• Task item
In the listing below, identify each line with the word "purple" and return those lines.

Supplied records: Begin

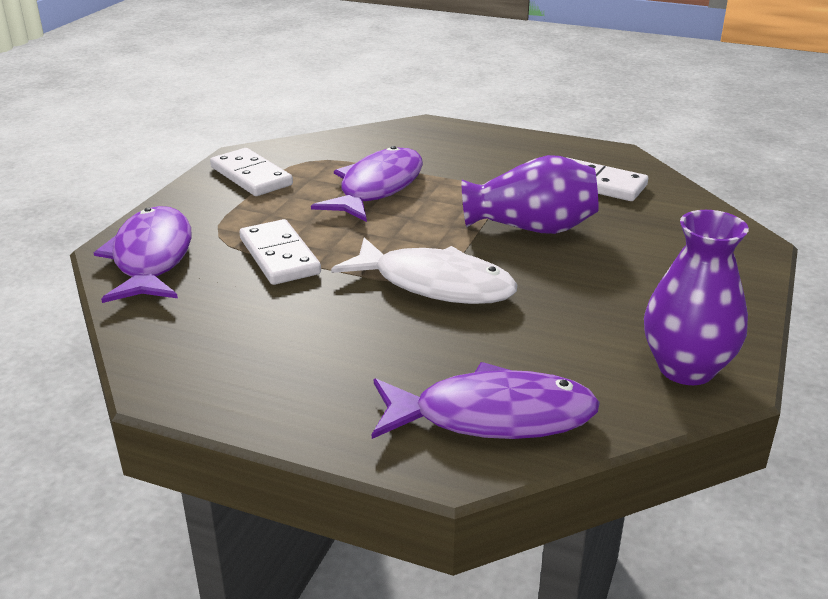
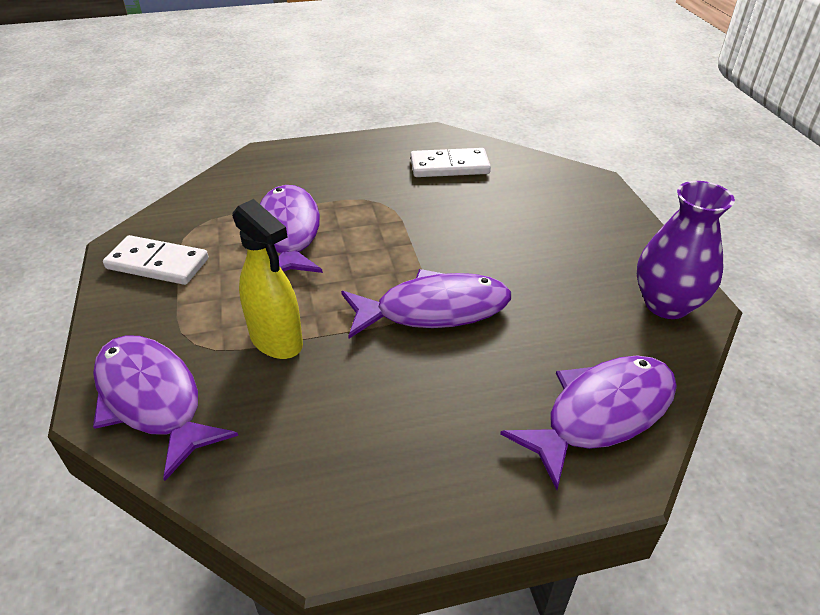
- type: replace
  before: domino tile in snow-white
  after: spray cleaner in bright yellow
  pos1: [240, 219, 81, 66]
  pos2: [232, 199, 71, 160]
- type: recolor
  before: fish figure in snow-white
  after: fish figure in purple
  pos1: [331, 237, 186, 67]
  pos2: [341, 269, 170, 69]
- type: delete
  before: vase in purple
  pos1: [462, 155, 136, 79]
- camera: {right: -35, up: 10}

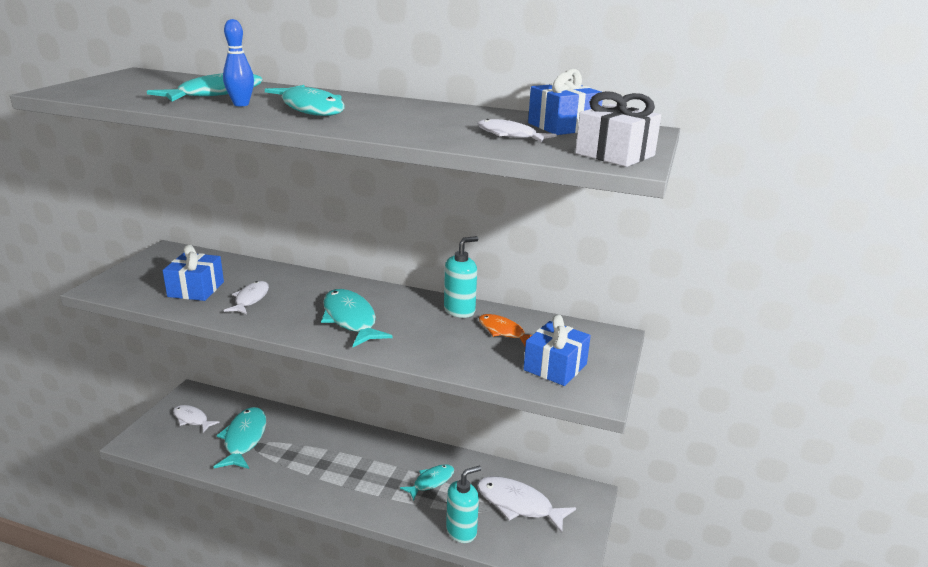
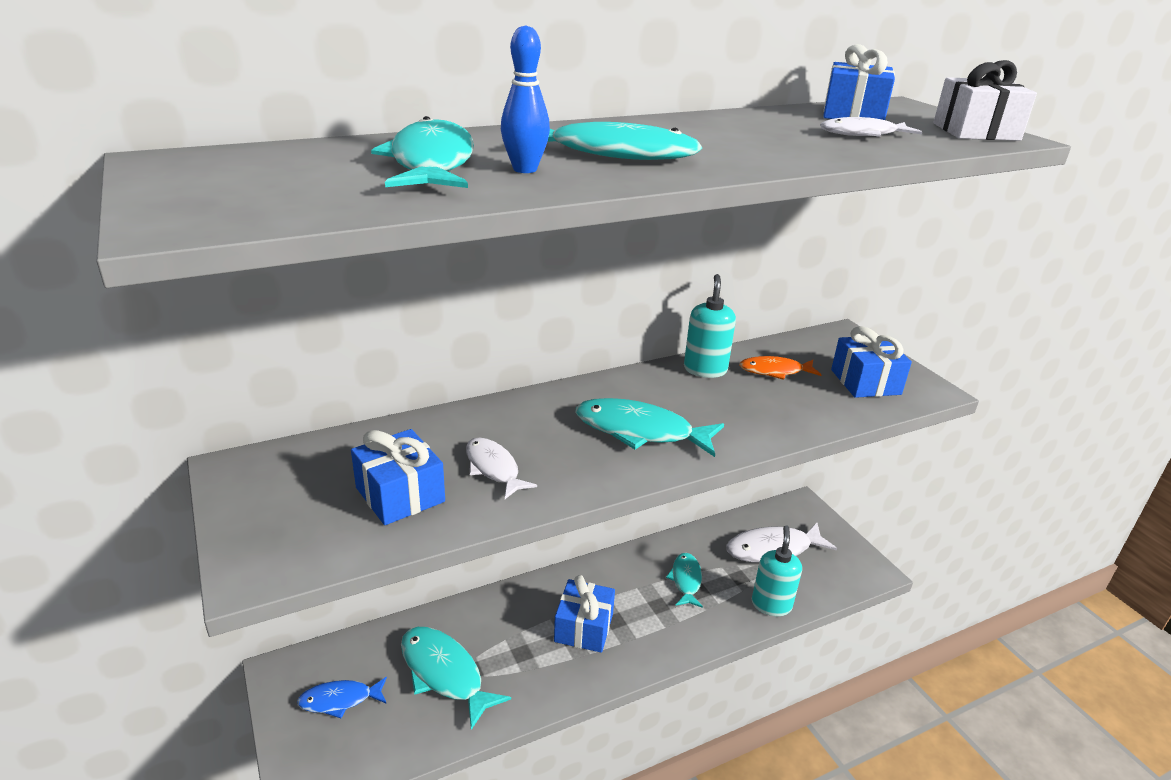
- type: recolor
  before: fish figure in snow-white
  after: fish figure in blue
  pos1: [173, 405, 47, 28]
  pos2: [297, 677, 90, 41]
- type: insert
  after: gift in blue
  pos2: [554, 575, 61, 78]
- camera: {right: -45, up: 5}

Supplied records: End

• Response area
  after: fish figure in purple
  before: vase in purple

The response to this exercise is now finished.